## Data
..............................

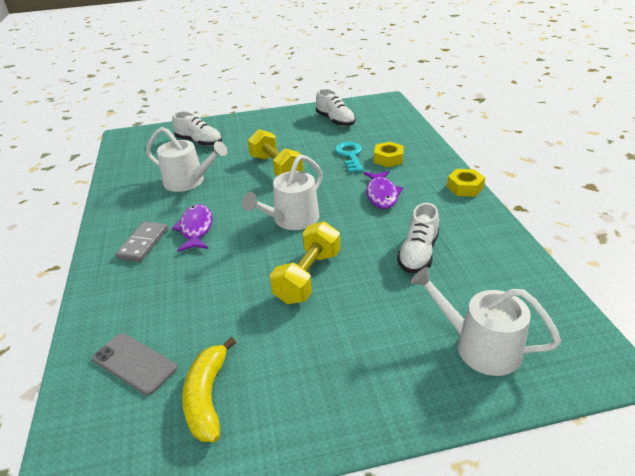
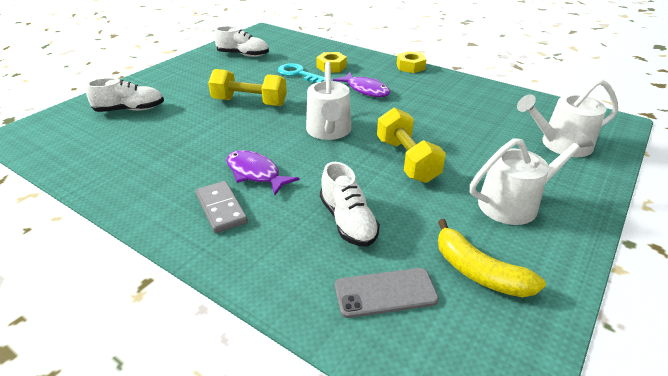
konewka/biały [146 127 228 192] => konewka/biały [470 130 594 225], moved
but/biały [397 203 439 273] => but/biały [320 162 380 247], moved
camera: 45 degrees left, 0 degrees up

..............................

## Assignment
Reproduce the data above without a single change, please, but without its pictures.

## Reply to the task
konewka/biały [146 127 228 192] => konewka/biały [470 130 594 225], moved
but/biały [397 203 439 273] => but/biały [320 162 380 247], moved
camera: 45 degrees left, 0 degrees up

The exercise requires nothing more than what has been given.